=== Records provided ===

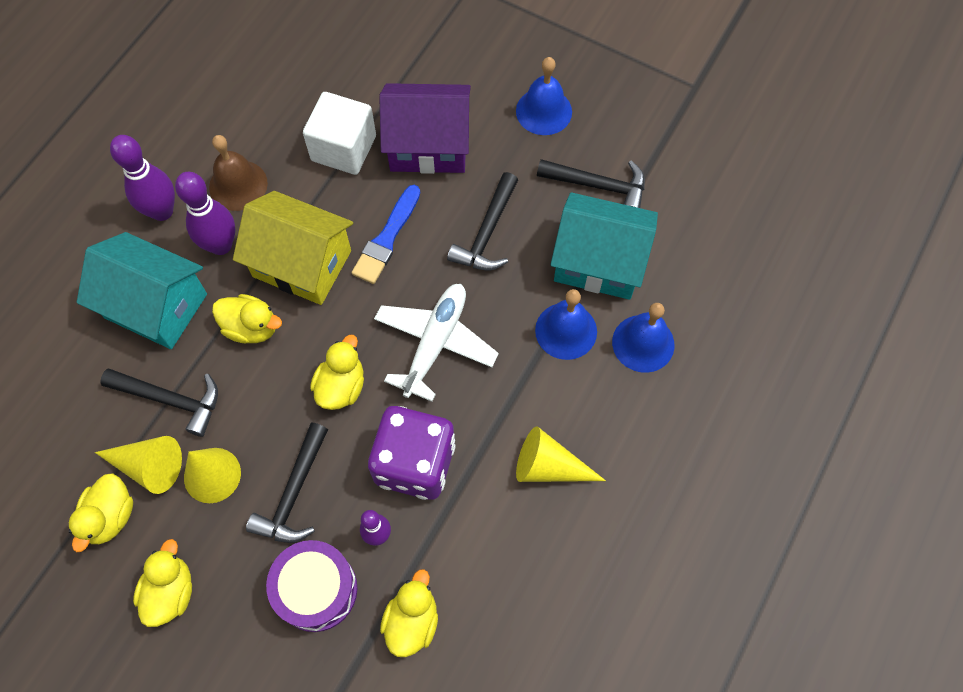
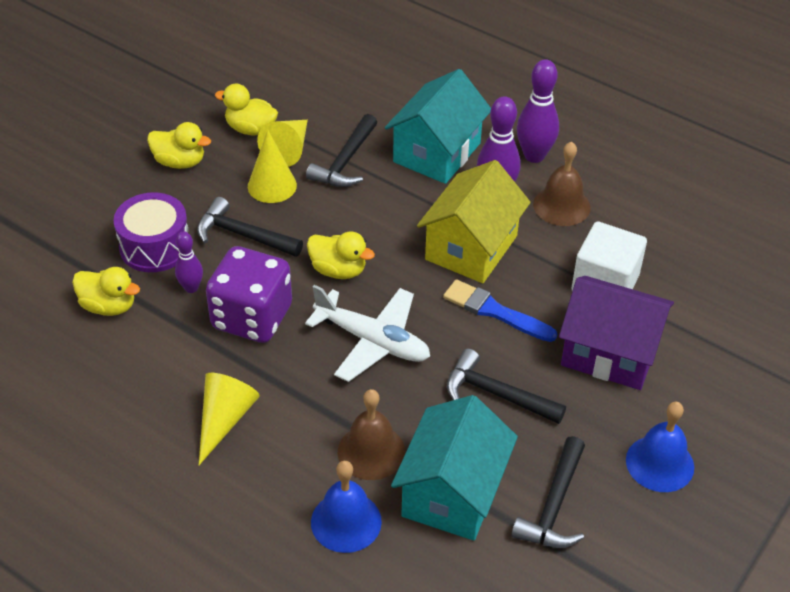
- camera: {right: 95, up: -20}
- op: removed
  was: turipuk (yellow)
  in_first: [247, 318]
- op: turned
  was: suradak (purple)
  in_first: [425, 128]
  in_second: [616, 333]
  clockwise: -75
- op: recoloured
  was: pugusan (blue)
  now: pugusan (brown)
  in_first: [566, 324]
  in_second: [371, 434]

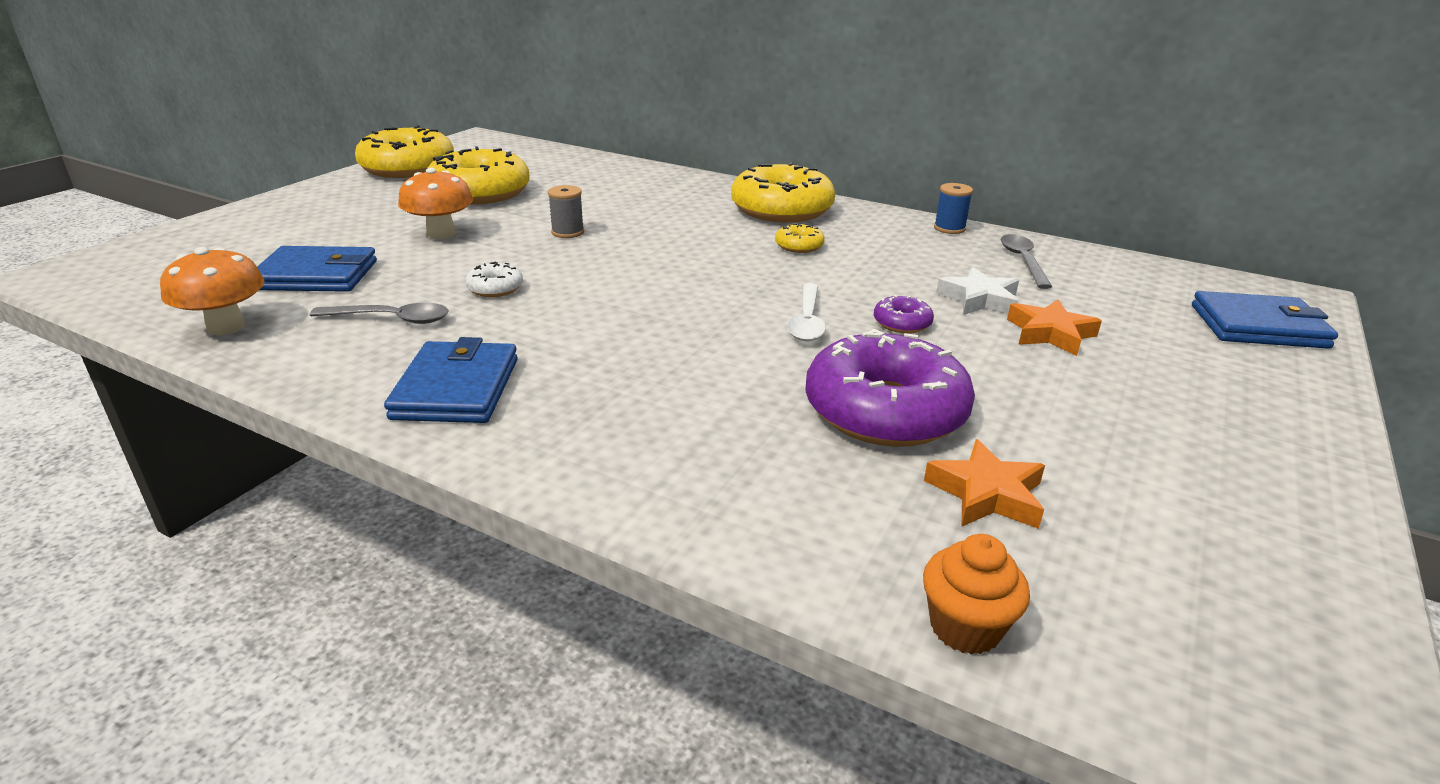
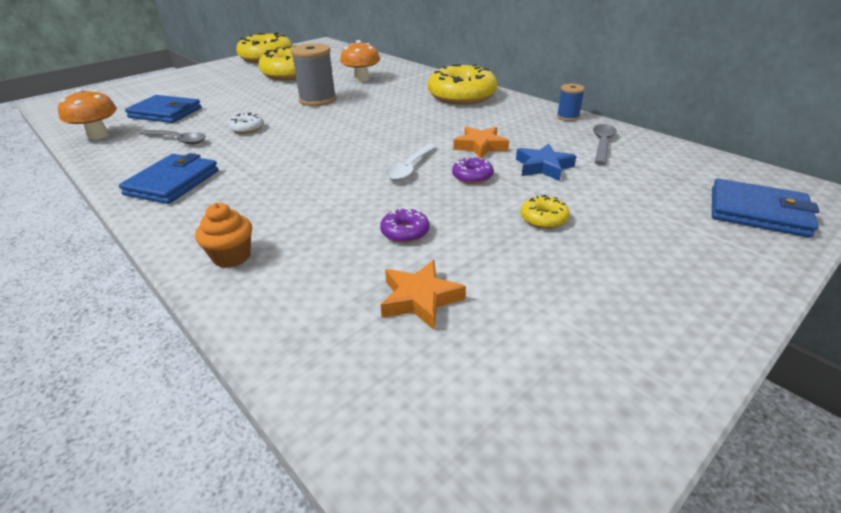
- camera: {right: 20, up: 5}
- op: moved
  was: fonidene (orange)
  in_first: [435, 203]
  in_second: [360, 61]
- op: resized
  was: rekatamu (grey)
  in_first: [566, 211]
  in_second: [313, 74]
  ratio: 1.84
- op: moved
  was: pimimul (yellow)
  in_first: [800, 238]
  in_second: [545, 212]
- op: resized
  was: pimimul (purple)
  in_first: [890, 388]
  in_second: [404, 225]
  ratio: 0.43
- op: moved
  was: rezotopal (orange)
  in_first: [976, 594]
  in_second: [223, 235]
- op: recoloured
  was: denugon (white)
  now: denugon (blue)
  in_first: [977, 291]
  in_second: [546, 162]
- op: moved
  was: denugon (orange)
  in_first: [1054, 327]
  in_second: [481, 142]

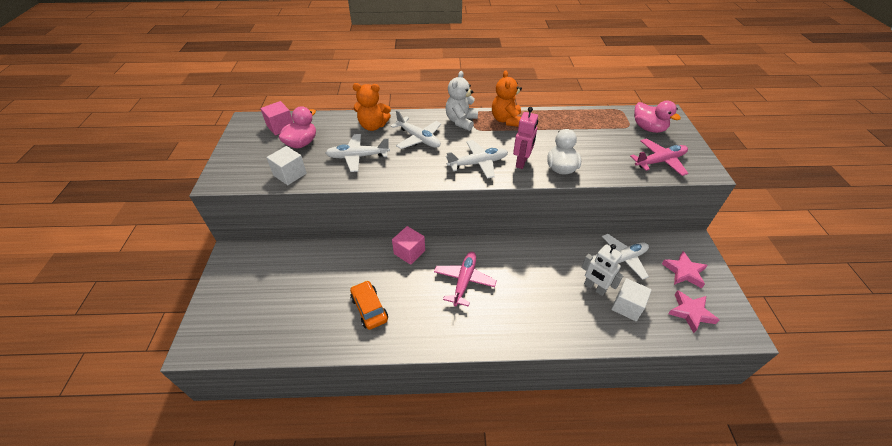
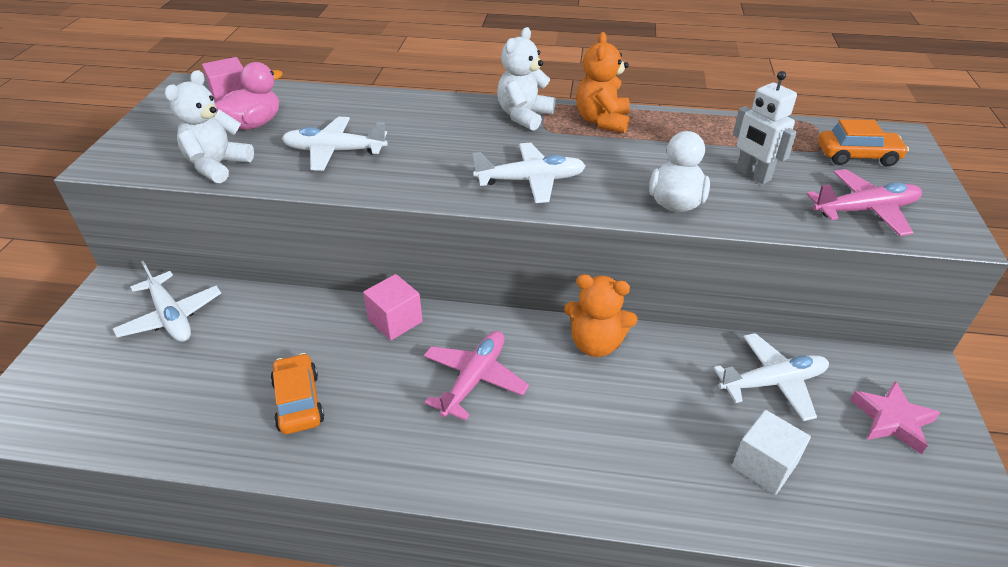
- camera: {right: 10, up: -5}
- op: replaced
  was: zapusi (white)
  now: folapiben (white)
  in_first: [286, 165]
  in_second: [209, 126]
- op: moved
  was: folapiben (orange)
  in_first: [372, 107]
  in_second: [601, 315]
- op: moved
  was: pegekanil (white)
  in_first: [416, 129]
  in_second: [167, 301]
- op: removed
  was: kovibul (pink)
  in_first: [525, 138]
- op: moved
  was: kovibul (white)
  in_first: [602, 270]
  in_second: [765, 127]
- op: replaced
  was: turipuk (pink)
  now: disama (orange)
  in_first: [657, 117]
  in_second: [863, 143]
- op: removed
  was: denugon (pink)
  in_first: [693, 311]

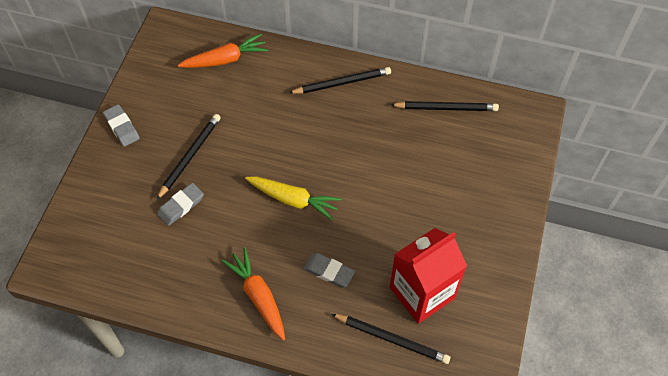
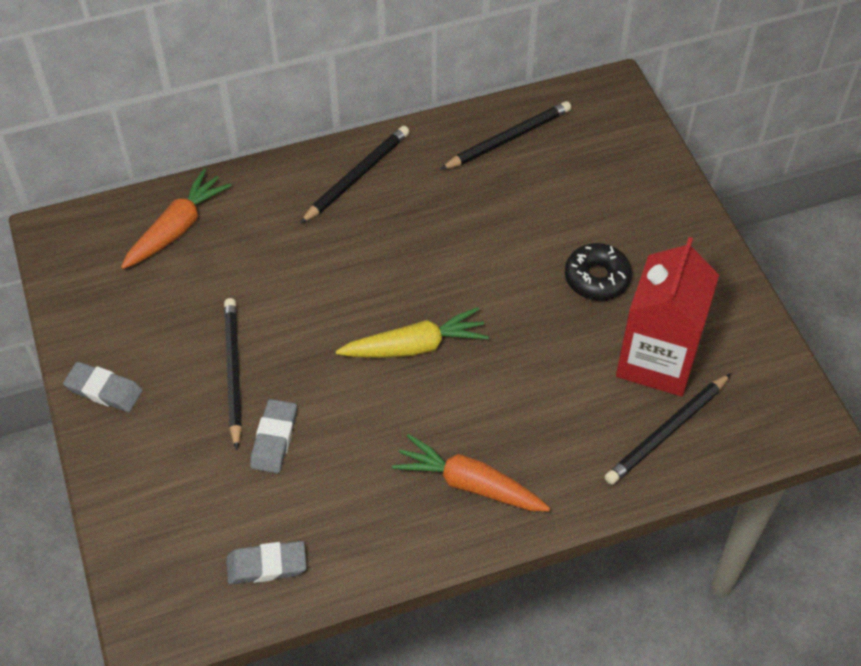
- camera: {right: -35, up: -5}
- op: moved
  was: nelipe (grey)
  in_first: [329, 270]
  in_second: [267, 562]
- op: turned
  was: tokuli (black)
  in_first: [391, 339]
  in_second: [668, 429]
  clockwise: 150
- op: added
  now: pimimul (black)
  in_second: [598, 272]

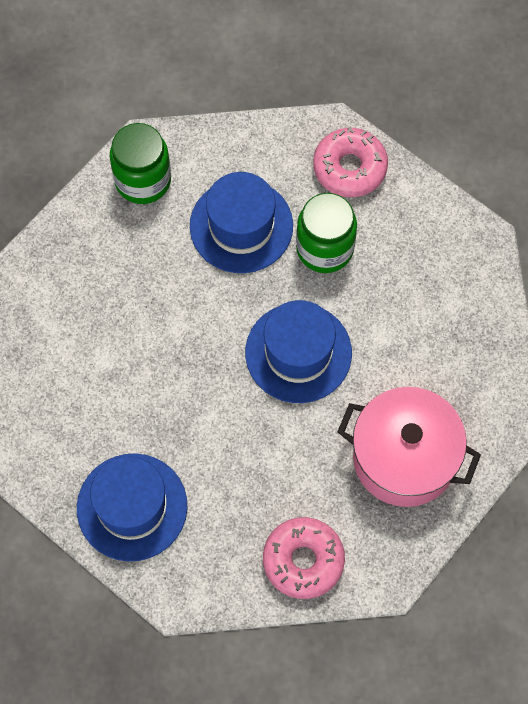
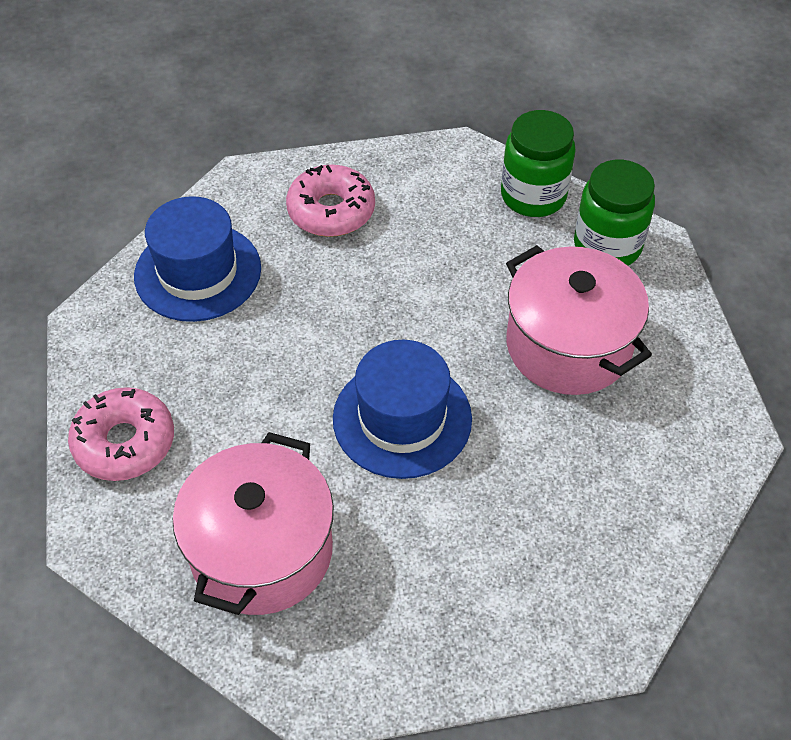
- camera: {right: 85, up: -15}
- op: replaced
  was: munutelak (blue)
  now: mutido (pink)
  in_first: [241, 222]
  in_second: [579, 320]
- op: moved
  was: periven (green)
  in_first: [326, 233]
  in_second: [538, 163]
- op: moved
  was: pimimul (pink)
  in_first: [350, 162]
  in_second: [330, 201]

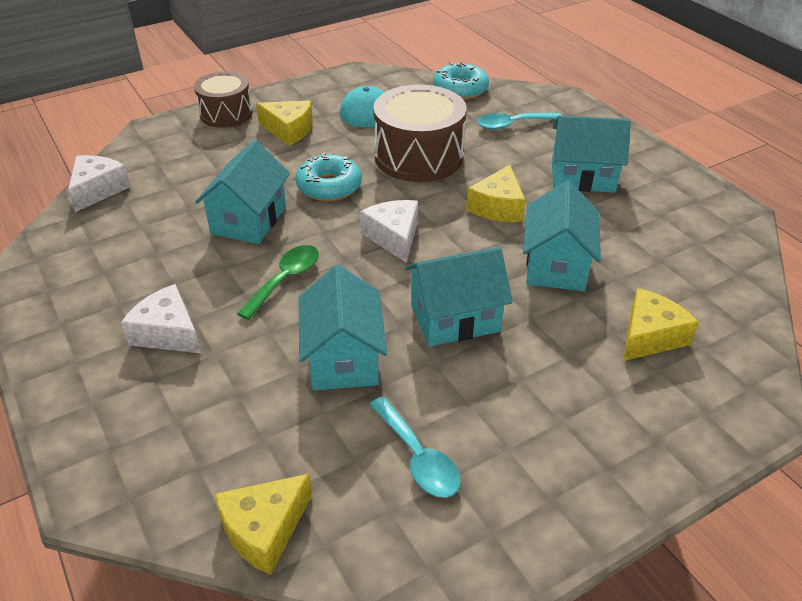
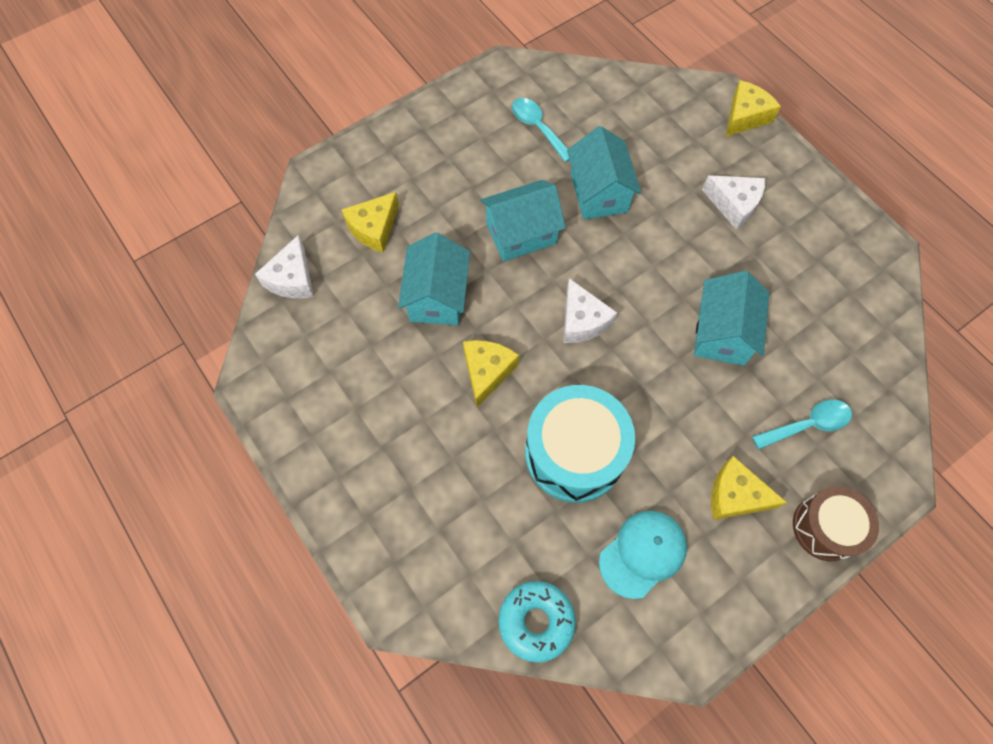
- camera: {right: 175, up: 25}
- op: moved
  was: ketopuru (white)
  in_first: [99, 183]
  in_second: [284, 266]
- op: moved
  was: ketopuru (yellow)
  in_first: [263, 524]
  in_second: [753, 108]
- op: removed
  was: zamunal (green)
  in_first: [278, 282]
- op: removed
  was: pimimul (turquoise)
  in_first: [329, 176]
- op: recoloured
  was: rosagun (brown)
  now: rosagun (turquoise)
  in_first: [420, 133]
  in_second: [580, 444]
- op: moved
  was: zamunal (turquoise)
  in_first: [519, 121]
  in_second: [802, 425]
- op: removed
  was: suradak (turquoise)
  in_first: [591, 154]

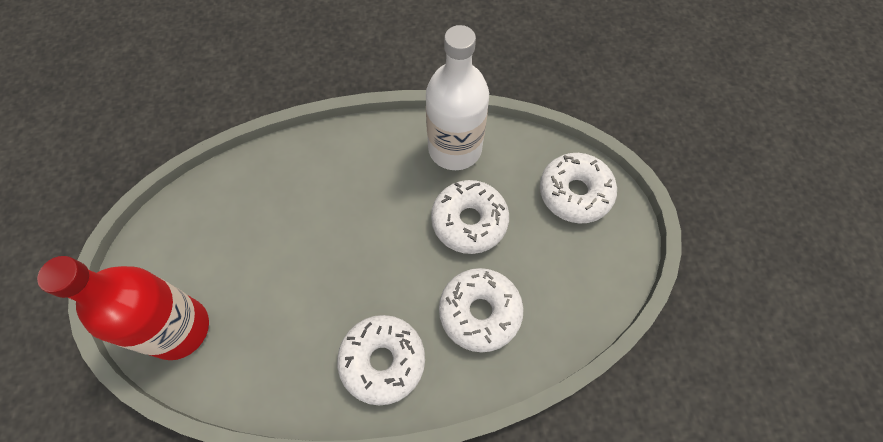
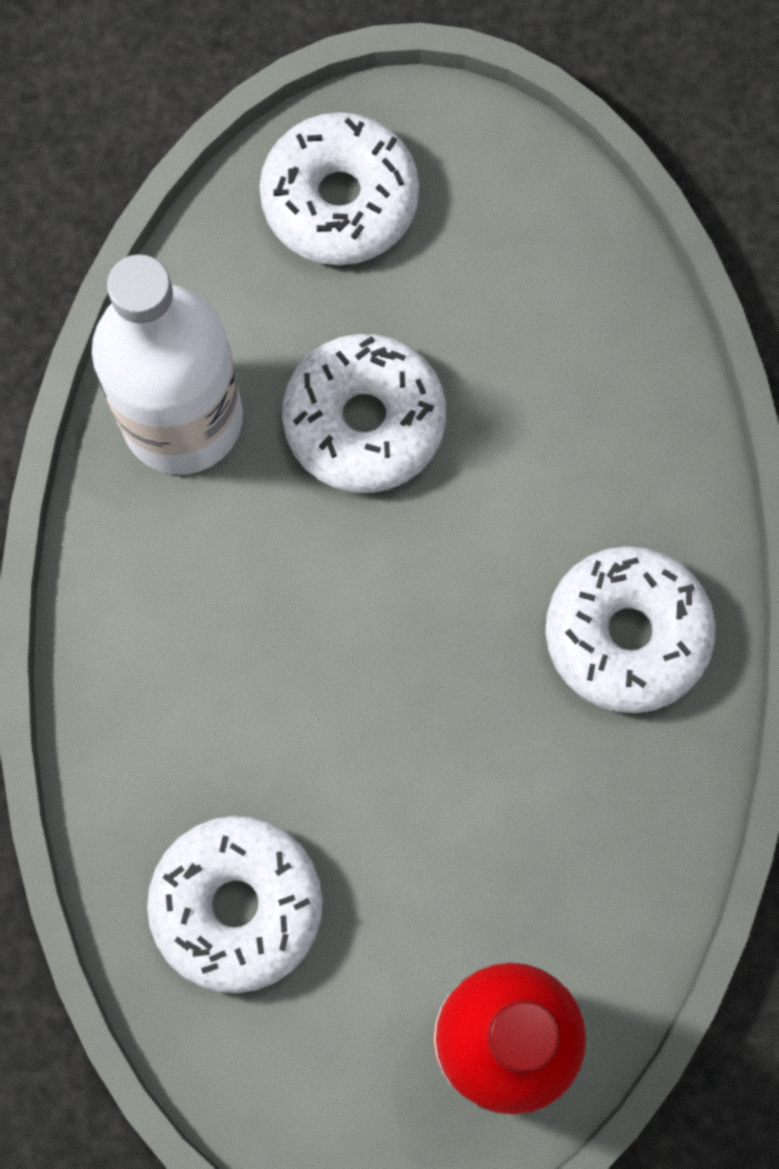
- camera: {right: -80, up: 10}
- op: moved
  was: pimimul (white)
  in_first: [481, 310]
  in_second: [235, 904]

===

**Try it**
The response should contain every record above exactly as written, and none of the pictures.

**Result for this task**
- camera: {right: 95, up: -20}
- op: removed
  was: turipuk (yellow)
  in_first: [247, 318]
- op: turned
  was: suradak (purple)
  in_first: [425, 128]
  in_second: [616, 333]
  clockwise: -75
- op: recoloured
  was: pugusan (blue)
  now: pugusan (brown)
  in_first: [566, 324]
  in_second: [371, 434]

- camera: {right: 20, up: 5}
- op: moved
  was: fonidene (orange)
  in_first: [435, 203]
  in_second: [360, 61]
- op: resized
  was: rekatamu (grey)
  in_first: [566, 211]
  in_second: [313, 74]
  ratio: 1.84
- op: moved
  was: pimimul (yellow)
  in_first: [800, 238]
  in_second: [545, 212]
- op: resized
  was: pimimul (purple)
  in_first: [890, 388]
  in_second: [404, 225]
  ratio: 0.43
- op: moved
  was: rezotopal (orange)
  in_first: [976, 594]
  in_second: [223, 235]
- op: recoloured
  was: denugon (white)
  now: denugon (blue)
  in_first: [977, 291]
  in_second: [546, 162]
- op: moved
  was: denugon (orange)
  in_first: [1054, 327]
  in_second: [481, 142]

- camera: {right: 10, up: -5}
- op: replaced
  was: zapusi (white)
  now: folapiben (white)
  in_first: [286, 165]
  in_second: [209, 126]
- op: moved
  was: folapiben (orange)
  in_first: [372, 107]
  in_second: [601, 315]
- op: moved
  was: pegekanil (white)
  in_first: [416, 129]
  in_second: [167, 301]
- op: removed
  was: kovibul (pink)
  in_first: [525, 138]
- op: moved
  was: kovibul (white)
  in_first: [602, 270]
  in_second: [765, 127]
- op: replaced
  was: turipuk (pink)
  now: disama (orange)
  in_first: [657, 117]
  in_second: [863, 143]
- op: removed
  was: denugon (pink)
  in_first: [693, 311]

- camera: {right: -35, up: -5}
- op: moved
  was: nelipe (grey)
  in_first: [329, 270]
  in_second: [267, 562]
- op: turned
  was: tokuli (black)
  in_first: [391, 339]
  in_second: [668, 429]
  clockwise: 150
- op: added
  now: pimimul (black)
  in_second: [598, 272]

- camera: {right: 85, up: -15}
- op: replaced
  was: munutelak (blue)
  now: mutido (pink)
  in_first: [241, 222]
  in_second: [579, 320]
- op: moved
  was: periven (green)
  in_first: [326, 233]
  in_second: [538, 163]
- op: moved
  was: pimimul (pink)
  in_first: [350, 162]
  in_second: [330, 201]

- camera: {right: 175, up: 25}
- op: moved
  was: ketopuru (white)
  in_first: [99, 183]
  in_second: [284, 266]
- op: moved
  was: ketopuru (yellow)
  in_first: [263, 524]
  in_second: [753, 108]
- op: removed
  was: zamunal (green)
  in_first: [278, 282]
- op: removed
  was: pimimul (turquoise)
  in_first: [329, 176]
- op: recoloured
  was: rosagun (brown)
  now: rosagun (turquoise)
  in_first: [420, 133]
  in_second: [580, 444]
- op: moved
  was: zamunal (turquoise)
  in_first: [519, 121]
  in_second: [802, 425]
- op: removed
  was: suradak (turquoise)
  in_first: [591, 154]

- camera: {right: -80, up: 10}
- op: moved
  was: pimimul (white)
  in_first: [481, 310]
  in_second: [235, 904]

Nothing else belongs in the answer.